*AVAILABLE RECORDS*
= = = =

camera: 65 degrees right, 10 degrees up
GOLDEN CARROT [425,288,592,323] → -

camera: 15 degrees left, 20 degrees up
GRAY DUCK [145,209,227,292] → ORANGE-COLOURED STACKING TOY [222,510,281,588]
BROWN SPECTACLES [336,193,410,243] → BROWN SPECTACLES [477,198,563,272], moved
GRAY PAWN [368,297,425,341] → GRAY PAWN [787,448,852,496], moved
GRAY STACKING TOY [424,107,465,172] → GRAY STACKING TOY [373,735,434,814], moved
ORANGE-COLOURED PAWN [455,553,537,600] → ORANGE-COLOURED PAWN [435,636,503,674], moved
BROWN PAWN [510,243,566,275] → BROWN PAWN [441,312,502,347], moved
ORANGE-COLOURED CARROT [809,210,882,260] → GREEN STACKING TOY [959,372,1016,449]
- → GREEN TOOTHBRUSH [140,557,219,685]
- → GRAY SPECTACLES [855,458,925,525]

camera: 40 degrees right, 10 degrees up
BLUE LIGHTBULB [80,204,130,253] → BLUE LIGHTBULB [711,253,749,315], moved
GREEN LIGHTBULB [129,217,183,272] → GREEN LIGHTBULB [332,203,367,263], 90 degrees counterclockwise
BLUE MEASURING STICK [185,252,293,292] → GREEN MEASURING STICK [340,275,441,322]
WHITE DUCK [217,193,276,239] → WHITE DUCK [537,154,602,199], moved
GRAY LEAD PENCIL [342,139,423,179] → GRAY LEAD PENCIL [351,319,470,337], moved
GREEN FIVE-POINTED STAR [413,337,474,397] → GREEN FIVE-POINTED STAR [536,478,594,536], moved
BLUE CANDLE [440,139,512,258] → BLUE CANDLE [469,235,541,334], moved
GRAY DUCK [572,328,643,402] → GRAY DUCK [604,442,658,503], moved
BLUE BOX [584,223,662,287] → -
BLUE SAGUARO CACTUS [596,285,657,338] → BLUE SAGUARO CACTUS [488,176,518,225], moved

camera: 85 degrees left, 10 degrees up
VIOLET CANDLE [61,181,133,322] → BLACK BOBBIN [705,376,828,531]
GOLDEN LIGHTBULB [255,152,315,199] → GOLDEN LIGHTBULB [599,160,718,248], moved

= = = =

*YOUR GOAL*
When a line in the material includes the word "LIGHTBULB", copy it out.

*ANSWER TO THIS PROBLEM*
BLUE LIGHTBULB [80,204,130,253] → BLUE LIGHTBULB [711,253,749,315], moved
GREEN LIGHTBULB [129,217,183,272] → GREEN LIGHTBULB [332,203,367,263], 90 degrees counterclockwise
GOLDEN LIGHTBULB [255,152,315,199] → GOLDEN LIGHTBULB [599,160,718,248], moved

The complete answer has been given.